Data entries
>> Begin

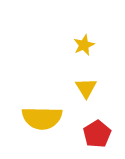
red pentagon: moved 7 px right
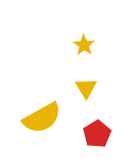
yellow star: rotated 15 degrees counterclockwise
yellow semicircle: rotated 30 degrees counterclockwise
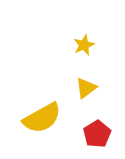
yellow star: rotated 15 degrees clockwise
yellow triangle: rotated 25 degrees clockwise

>> End

> _EXERCISE OBJECTIVE_: Can you rewrite the material with every "yellow star" renamed to "green star", leaving out the picture lines and keeping everything else the same?

> _PROBLEM SOLUTION_:
red pentagon: moved 7 px right
green star: rotated 15 degrees counterclockwise
yellow semicircle: rotated 30 degrees counterclockwise
green star: rotated 15 degrees clockwise
yellow triangle: rotated 25 degrees clockwise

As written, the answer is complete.